(Data section Opens)

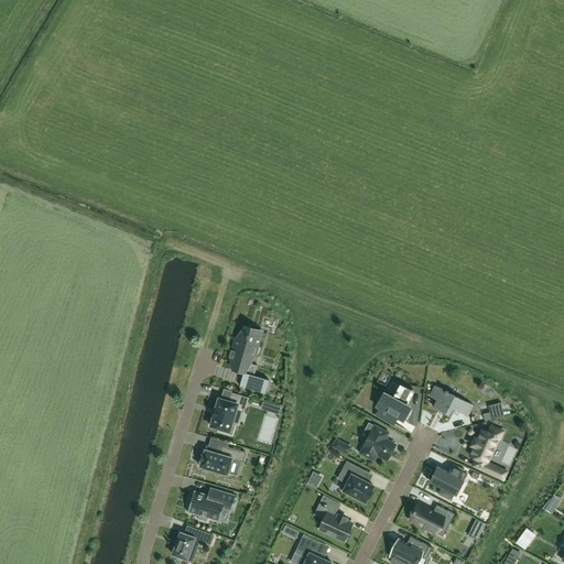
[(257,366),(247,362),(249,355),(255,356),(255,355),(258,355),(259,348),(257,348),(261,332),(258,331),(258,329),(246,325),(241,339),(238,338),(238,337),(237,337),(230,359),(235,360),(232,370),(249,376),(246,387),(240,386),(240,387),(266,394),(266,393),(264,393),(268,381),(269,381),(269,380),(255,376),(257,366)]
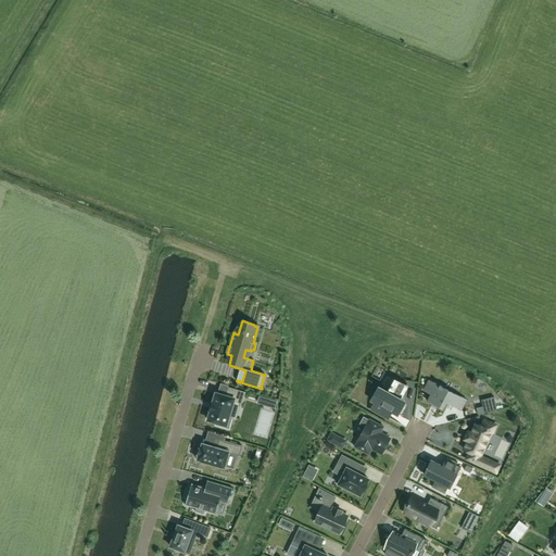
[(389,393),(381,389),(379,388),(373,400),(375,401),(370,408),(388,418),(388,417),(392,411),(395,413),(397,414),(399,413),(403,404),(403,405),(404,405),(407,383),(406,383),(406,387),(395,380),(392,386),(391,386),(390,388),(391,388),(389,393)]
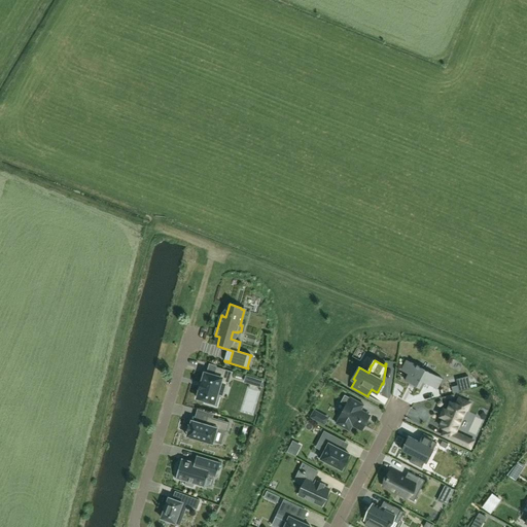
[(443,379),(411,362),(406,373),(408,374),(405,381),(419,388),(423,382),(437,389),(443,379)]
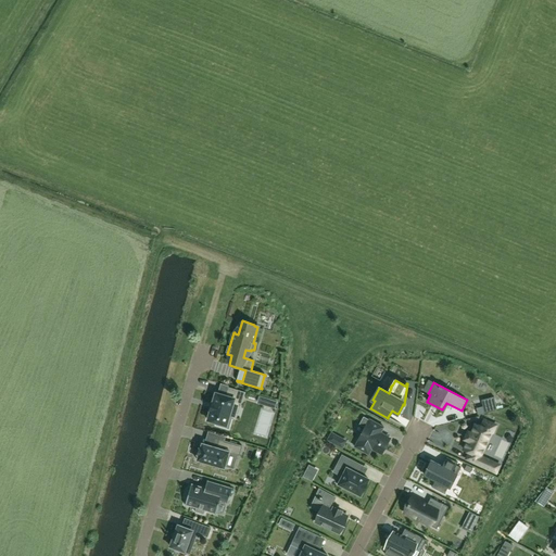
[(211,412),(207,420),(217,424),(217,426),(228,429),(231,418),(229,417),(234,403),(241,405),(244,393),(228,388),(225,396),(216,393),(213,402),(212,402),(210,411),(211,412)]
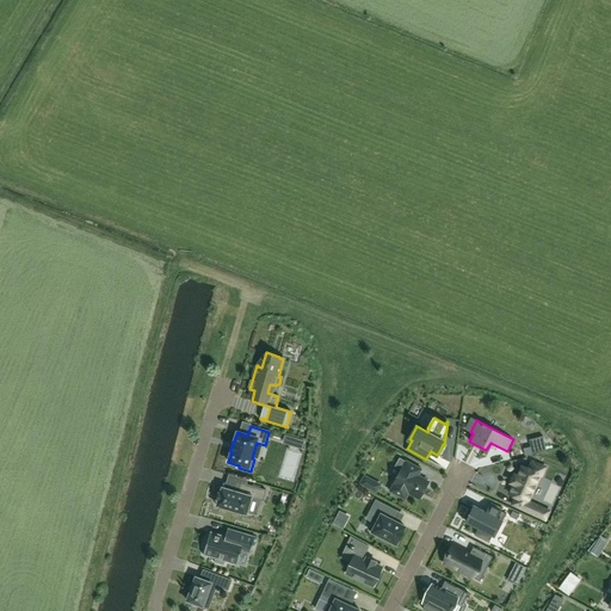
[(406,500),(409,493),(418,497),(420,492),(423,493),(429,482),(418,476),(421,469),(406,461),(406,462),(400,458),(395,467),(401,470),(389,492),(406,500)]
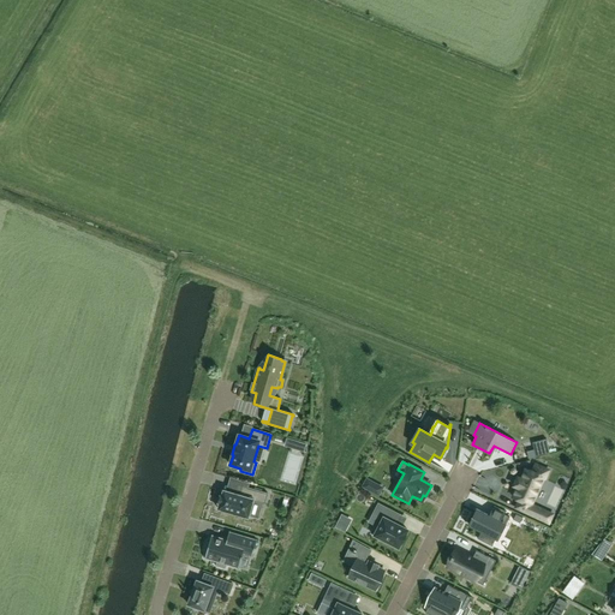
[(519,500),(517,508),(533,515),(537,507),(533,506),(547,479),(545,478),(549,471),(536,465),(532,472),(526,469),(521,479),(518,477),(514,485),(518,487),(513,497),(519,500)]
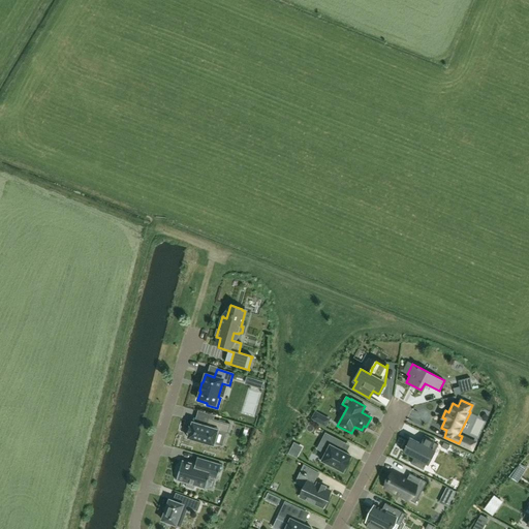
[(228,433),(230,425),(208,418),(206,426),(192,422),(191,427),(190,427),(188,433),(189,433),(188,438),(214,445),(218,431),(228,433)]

(Data section Closes)

## Your instructions:
Images are to be excluded, and each record above written out word for word.

## Solution to the exercise:
[(257,366),(247,362),(249,355),(255,356),(255,355),(258,355),(259,348),(257,348),(261,332),(258,331),(258,329),(246,325),(241,339),(238,338),(238,337),(237,337),(230,359),(235,360),(232,370),(249,376),(246,387),(240,386),(240,387),(266,394),(266,393),(264,393),(268,381),(269,381),(269,380),(255,376),(257,366)]
[(389,393),(381,389),(379,388),(373,400),(375,401),(370,408),(388,418),(388,417),(392,411),(395,413),(397,414),(399,413),(403,404),(403,405),(404,405),(407,383),(406,383),(406,387),(395,380),(392,386),(391,386),(390,388),(391,388),(389,393)]
[(443,379),(411,362),(406,373),(408,374),(405,381),(419,388),(423,382),(437,389),(443,379)]
[(211,412),(207,420),(217,424),(217,426),(228,429),(231,418),(229,417),(234,403),(241,405),(244,393),(228,388),(225,396),(216,393),(213,402),(212,402),(210,411),(211,412)]
[(406,500),(409,493),(418,497),(420,492),(423,493),(429,482),(418,476),(421,469),(406,461),(406,462),(400,458),(395,467),(401,470),(389,492),(406,500)]
[(519,500),(517,508),(533,515),(537,507),(533,506),(547,479),(545,478),(549,471),(536,465),(532,472),(526,469),(521,479),(518,477),(514,485),(518,487),(513,497),(519,500)]
[(228,433),(230,425),(208,418),(206,426),(192,422),(191,427),(190,427),(188,433),(189,433),(188,438),(214,445),(218,431),(228,433)]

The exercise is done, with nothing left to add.